┌─ Excerpted records
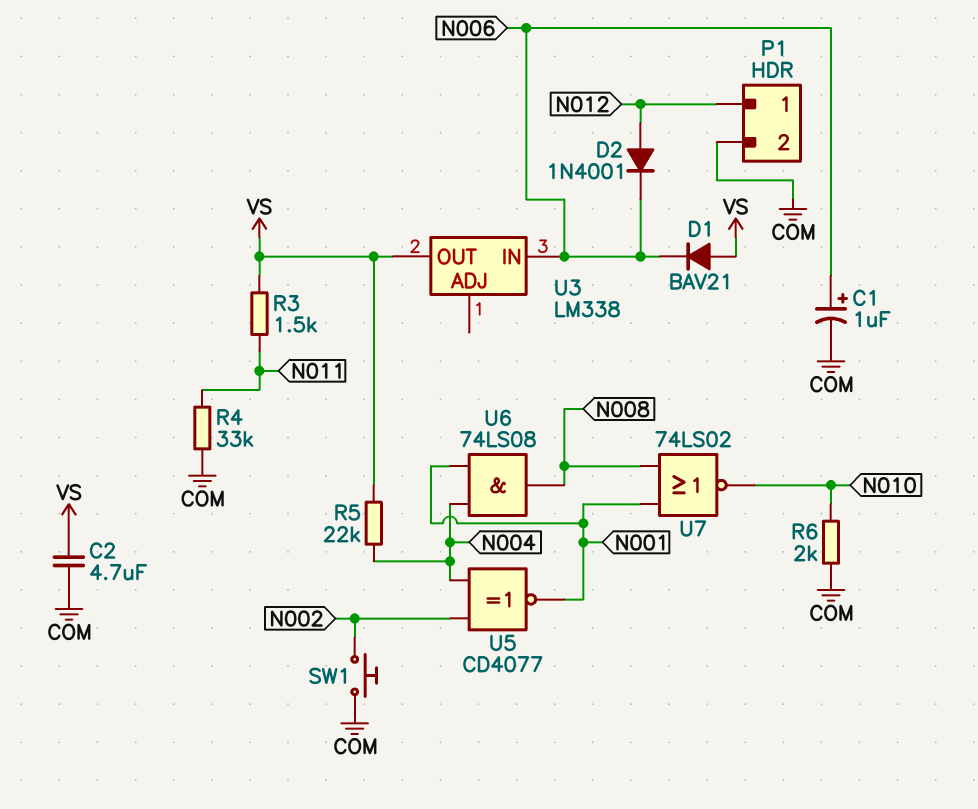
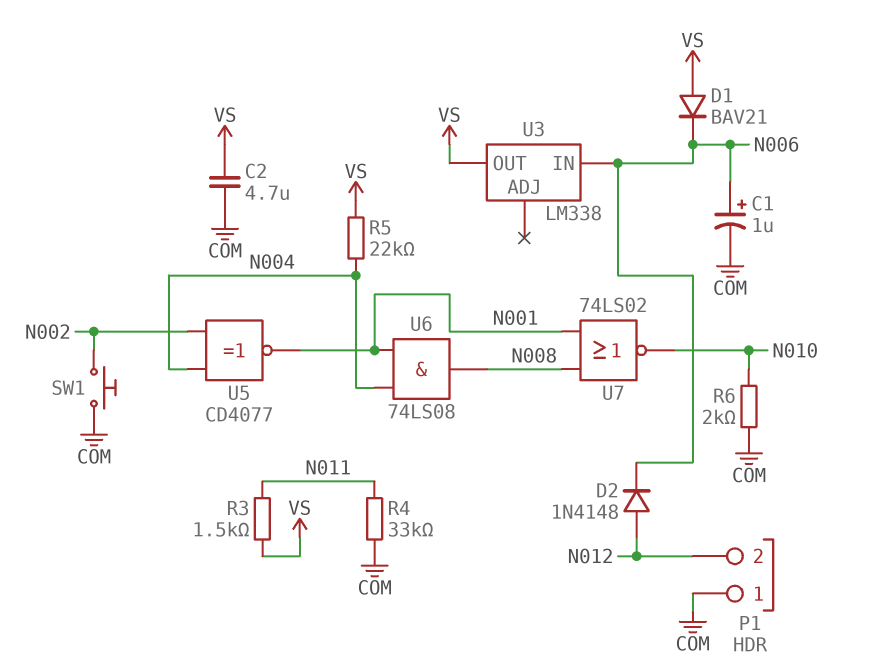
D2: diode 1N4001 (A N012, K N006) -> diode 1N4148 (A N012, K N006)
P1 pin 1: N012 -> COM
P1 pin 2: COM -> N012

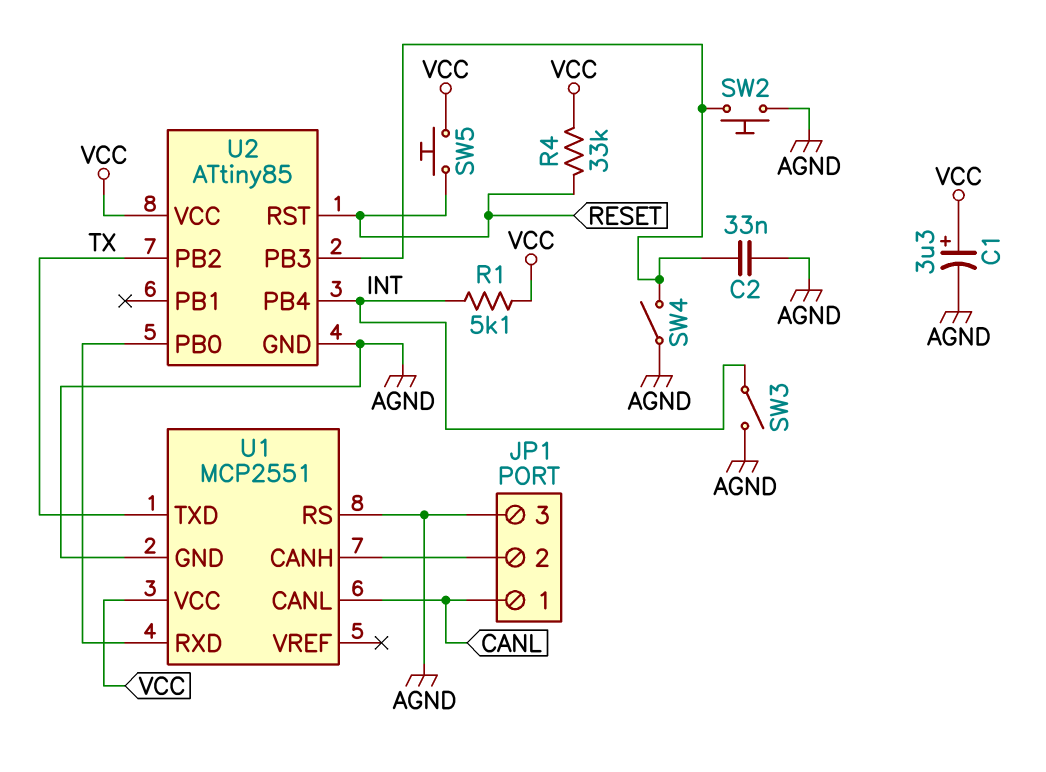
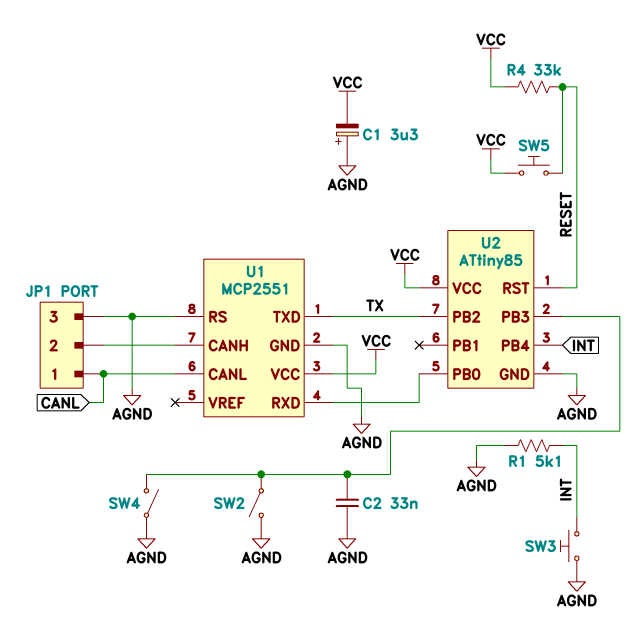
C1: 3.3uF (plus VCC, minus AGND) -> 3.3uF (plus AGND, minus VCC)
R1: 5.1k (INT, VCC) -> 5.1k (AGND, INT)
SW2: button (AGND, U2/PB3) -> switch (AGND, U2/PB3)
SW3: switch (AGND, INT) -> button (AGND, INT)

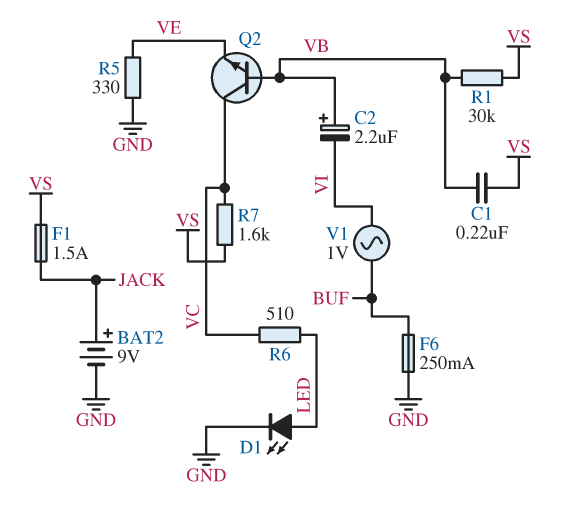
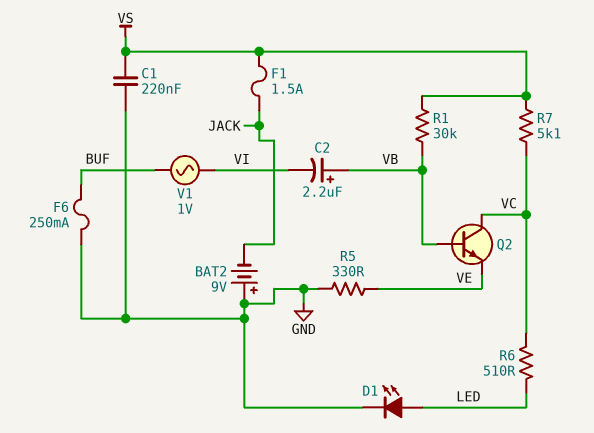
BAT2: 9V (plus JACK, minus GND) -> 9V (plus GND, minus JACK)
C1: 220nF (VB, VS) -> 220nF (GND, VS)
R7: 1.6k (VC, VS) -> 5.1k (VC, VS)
└─
┌─ Excerpted records
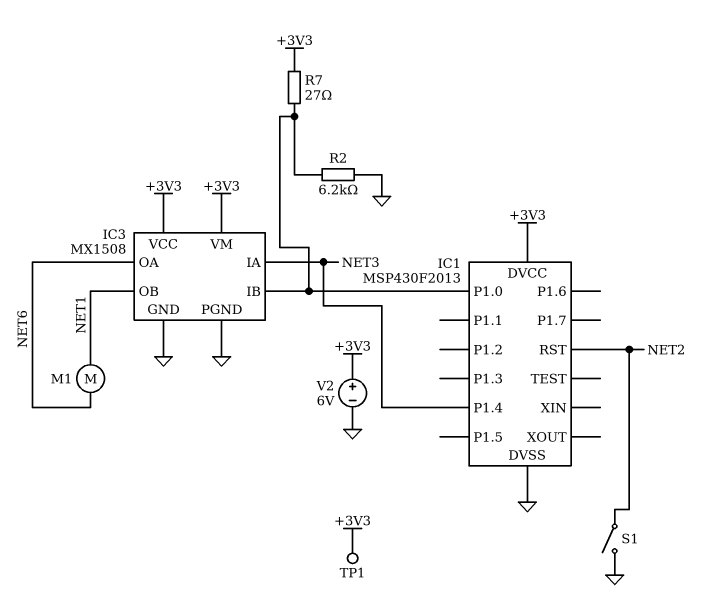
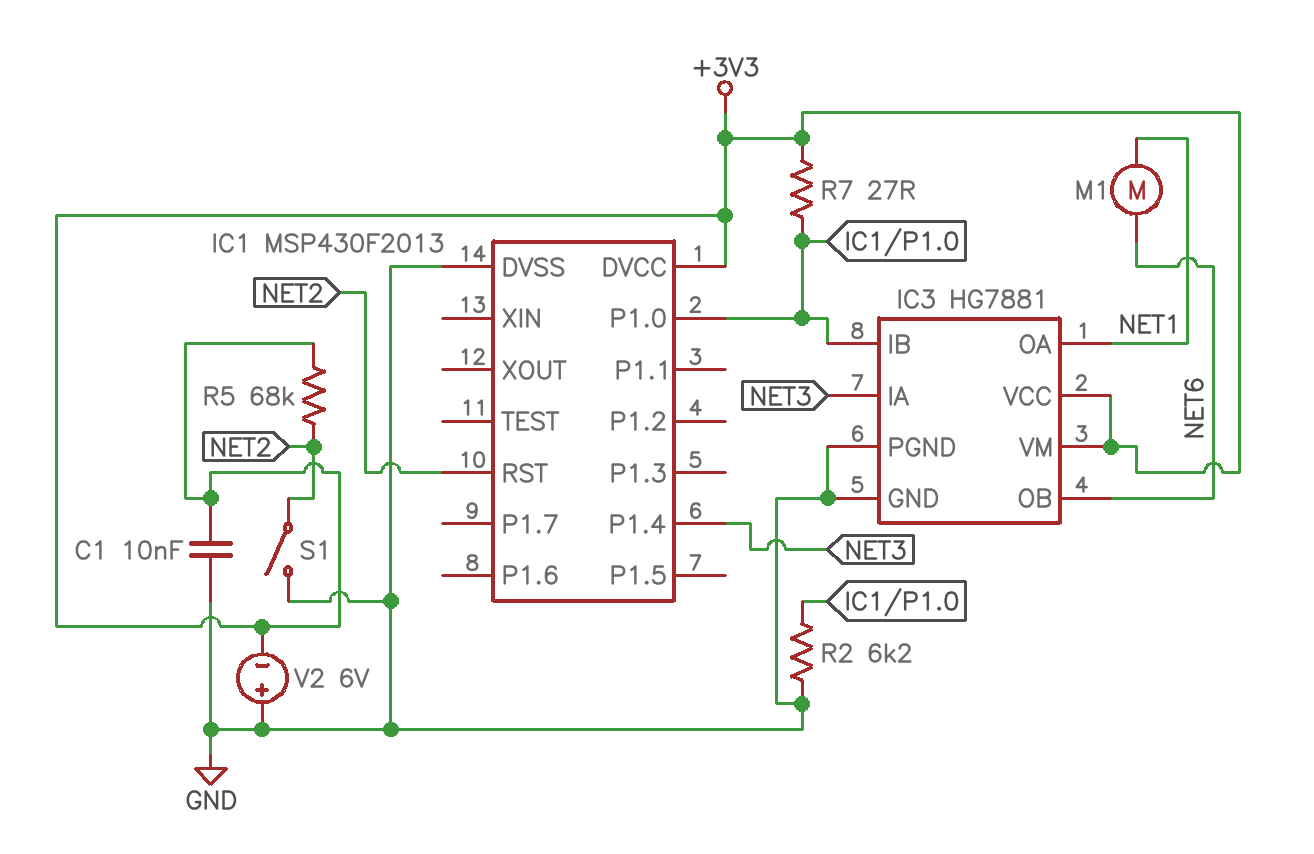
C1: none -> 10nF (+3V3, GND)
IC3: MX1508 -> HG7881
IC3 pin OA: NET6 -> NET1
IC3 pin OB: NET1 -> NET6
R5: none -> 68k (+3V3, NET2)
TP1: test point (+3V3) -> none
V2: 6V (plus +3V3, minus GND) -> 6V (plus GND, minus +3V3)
└─
Work task: Each line that includes the string "switch" should be copied from the data.

Reply to the exercise:
SW2: button (AGND, U2/PB3) -> switch (AGND, U2/PB3)
SW3: switch (AGND, INT) -> button (AGND, INT)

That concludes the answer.